§ Brief: All entries must come back exactly as given, with no pictures in the copy.

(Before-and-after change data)
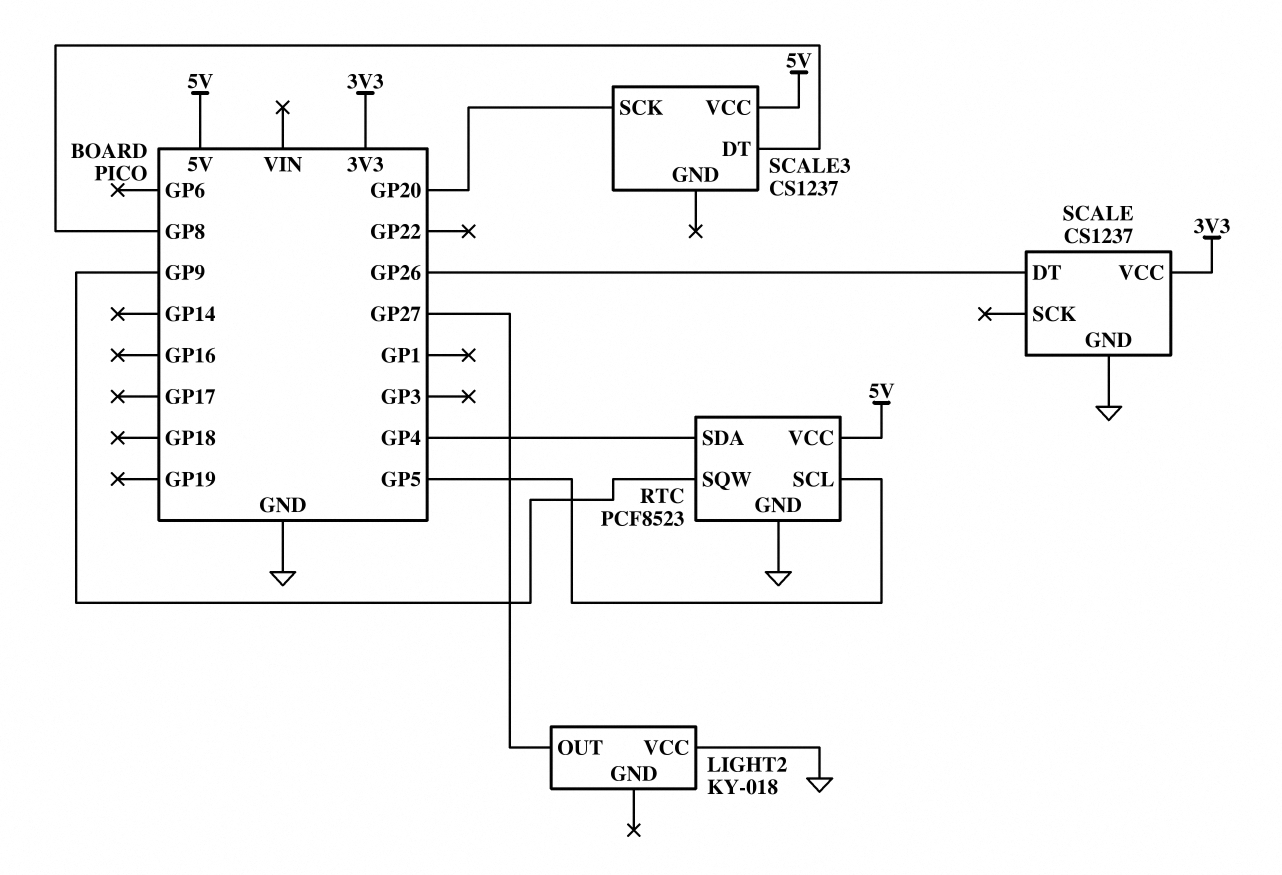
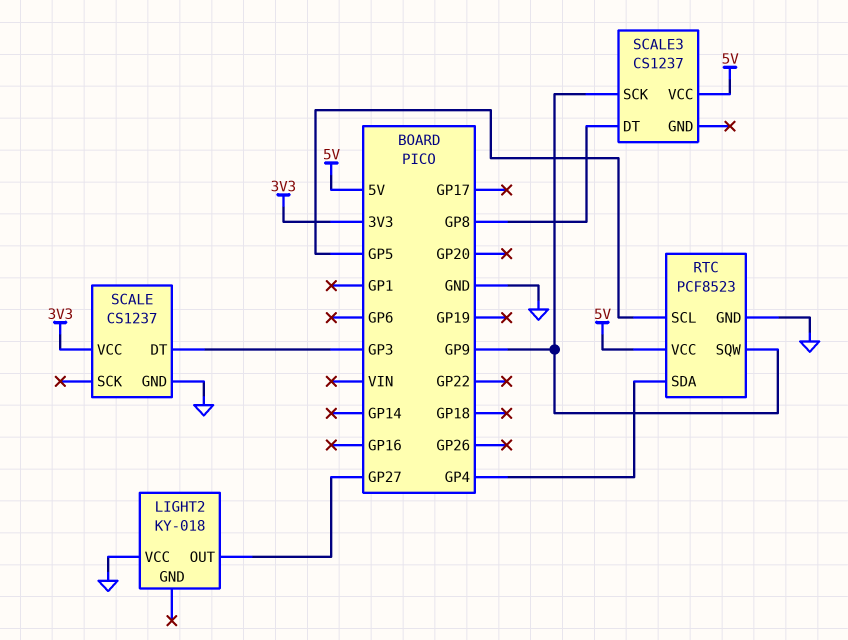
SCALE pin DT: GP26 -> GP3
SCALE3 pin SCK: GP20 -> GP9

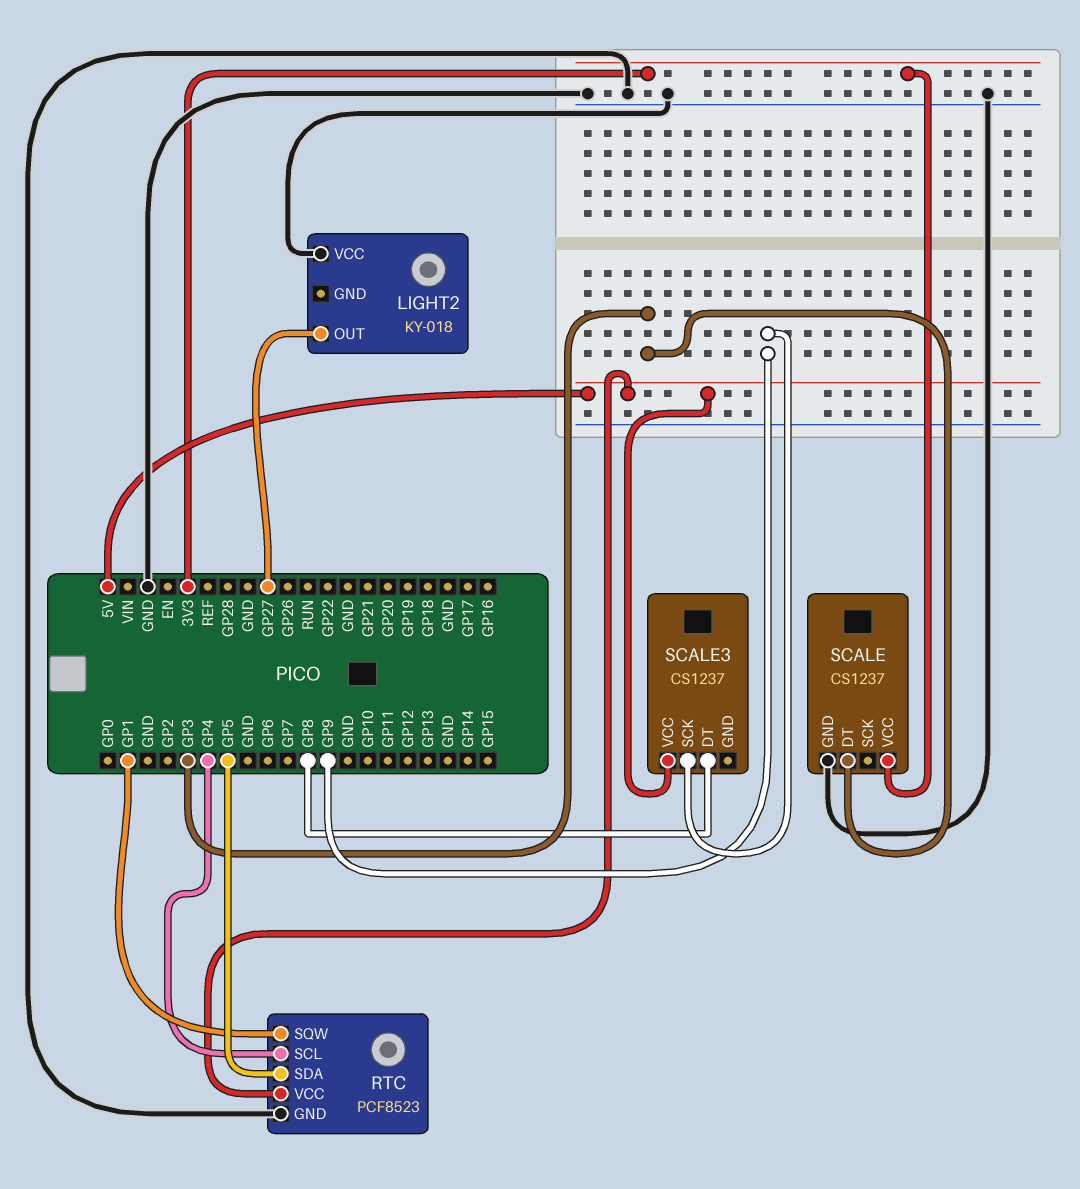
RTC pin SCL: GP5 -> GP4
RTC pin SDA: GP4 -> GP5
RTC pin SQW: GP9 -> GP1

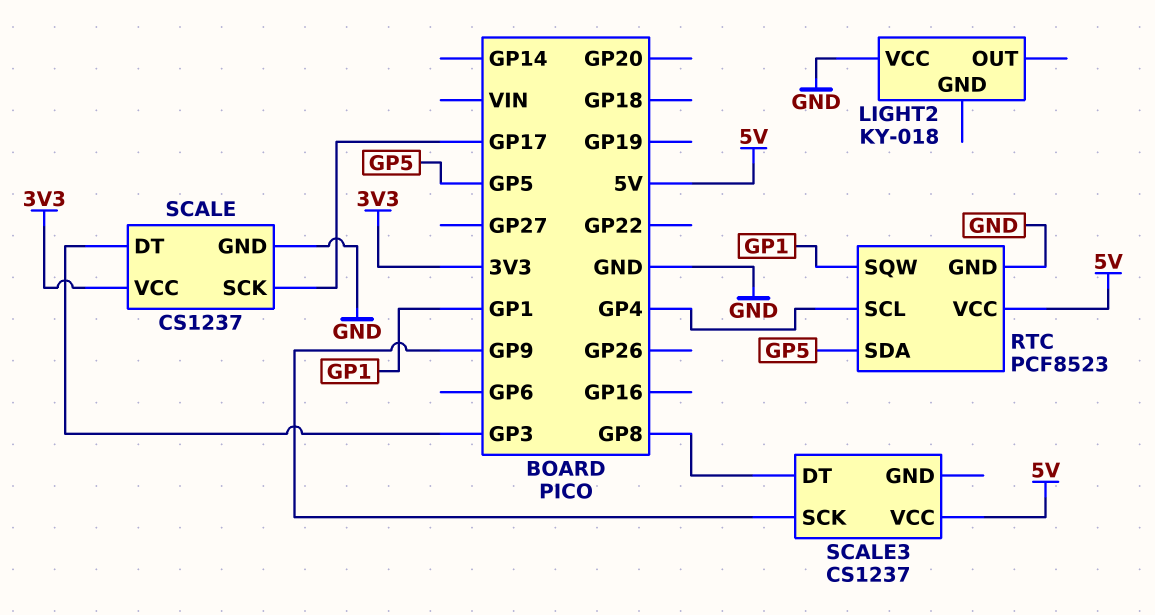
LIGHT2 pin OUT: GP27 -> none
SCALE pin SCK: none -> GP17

§ Response to this exercise:
SCALE pin DT: GP26 -> GP3
SCALE3 pin SCK: GP20 -> GP9

RTC pin SCL: GP5 -> GP4
RTC pin SDA: GP4 -> GP5
RTC pin SQW: GP9 -> GP1

LIGHT2 pin OUT: GP27 -> none
SCALE pin SCK: none -> GP17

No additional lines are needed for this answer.